## Exercise requirements
Here is a block of entries. Write out its lines exactly, from the first through the one containing "V1: 3.3V (plus".

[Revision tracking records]

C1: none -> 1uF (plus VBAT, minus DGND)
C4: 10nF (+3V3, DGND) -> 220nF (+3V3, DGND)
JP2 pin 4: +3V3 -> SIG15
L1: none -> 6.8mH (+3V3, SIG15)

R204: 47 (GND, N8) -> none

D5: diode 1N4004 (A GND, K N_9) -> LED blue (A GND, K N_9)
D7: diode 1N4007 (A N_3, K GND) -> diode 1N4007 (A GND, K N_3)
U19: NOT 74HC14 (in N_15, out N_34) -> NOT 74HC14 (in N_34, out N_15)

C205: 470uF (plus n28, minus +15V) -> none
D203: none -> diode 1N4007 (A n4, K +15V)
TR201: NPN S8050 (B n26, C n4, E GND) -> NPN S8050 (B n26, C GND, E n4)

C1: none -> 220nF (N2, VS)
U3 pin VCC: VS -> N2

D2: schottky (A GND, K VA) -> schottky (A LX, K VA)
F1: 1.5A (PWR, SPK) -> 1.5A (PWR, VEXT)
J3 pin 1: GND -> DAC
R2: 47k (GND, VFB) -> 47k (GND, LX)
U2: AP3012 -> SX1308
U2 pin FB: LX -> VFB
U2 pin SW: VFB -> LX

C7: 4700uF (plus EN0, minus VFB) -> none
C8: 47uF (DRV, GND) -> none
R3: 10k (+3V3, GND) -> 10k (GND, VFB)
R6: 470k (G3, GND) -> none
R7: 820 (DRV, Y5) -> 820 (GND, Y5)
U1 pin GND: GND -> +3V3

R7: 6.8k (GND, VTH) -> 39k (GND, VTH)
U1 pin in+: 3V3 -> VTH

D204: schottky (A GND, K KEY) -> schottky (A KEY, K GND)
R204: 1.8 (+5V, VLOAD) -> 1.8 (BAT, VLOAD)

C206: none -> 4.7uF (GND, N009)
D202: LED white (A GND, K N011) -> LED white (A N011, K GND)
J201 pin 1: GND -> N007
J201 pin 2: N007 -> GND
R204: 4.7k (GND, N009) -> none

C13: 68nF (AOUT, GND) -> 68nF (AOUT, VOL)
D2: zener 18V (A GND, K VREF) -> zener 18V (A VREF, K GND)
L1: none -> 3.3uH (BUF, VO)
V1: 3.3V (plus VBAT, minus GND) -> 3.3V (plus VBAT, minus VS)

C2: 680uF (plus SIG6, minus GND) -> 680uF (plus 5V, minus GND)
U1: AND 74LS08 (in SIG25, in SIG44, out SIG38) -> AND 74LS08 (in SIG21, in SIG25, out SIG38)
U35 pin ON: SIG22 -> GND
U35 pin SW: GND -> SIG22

## Solution for this problem
C1: none -> 1uF (plus VBAT, minus DGND)
C4: 10nF (+3V3, DGND) -> 220nF (+3V3, DGND)
JP2 pin 4: +3V3 -> SIG15
L1: none -> 6.8mH (+3V3, SIG15)

R204: 47 (GND, N8) -> none

D5: diode 1N4004 (A GND, K N_9) -> LED blue (A GND, K N_9)
D7: diode 1N4007 (A N_3, K GND) -> diode 1N4007 (A GND, K N_3)
U19: NOT 74HC14 (in N_15, out N_34) -> NOT 74HC14 (in N_34, out N_15)

C205: 470uF (plus n28, minus +15V) -> none
D203: none -> diode 1N4007 (A n4, K +15V)
TR201: NPN S8050 (B n26, C n4, E GND) -> NPN S8050 (B n26, C GND, E n4)

C1: none -> 220nF (N2, VS)
U3 pin VCC: VS -> N2

D2: schottky (A GND, K VA) -> schottky (A LX, K VA)
F1: 1.5A (PWR, SPK) -> 1.5A (PWR, VEXT)
J3 pin 1: GND -> DAC
R2: 47k (GND, VFB) -> 47k (GND, LX)
U2: AP3012 -> SX1308
U2 pin FB: LX -> VFB
U2 pin SW: VFB -> LX

C7: 4700uF (plus EN0, minus VFB) -> none
C8: 47uF (DRV, GND) -> none
R3: 10k (+3V3, GND) -> 10k (GND, VFB)
R6: 470k (G3, GND) -> none
R7: 820 (DRV, Y5) -> 820 (GND, Y5)
U1 pin GND: GND -> +3V3

R7: 6.8k (GND, VTH) -> 39k (GND, VTH)
U1 pin in+: 3V3 -> VTH

D204: schottky (A GND, K KEY) -> schottky (A KEY, K GND)
R204: 1.8 (+5V, VLOAD) -> 1.8 (BAT, VLOAD)

C206: none -> 4.7uF (GND, N009)
D202: LED white (A GND, K N011) -> LED white (A N011, K GND)
J201 pin 1: GND -> N007
J201 pin 2: N007 -> GND
R204: 4.7k (GND, N009) -> none

C13: 68nF (AOUT, GND) -> 68nF (AOUT, VOL)
D2: zener 18V (A GND, K VREF) -> zener 18V (A VREF, K GND)
L1: none -> 3.3uH (BUF, VO)
V1: 3.3V (plus VBAT, minus GND) -> 3.3V (plus VBAT, minus VS)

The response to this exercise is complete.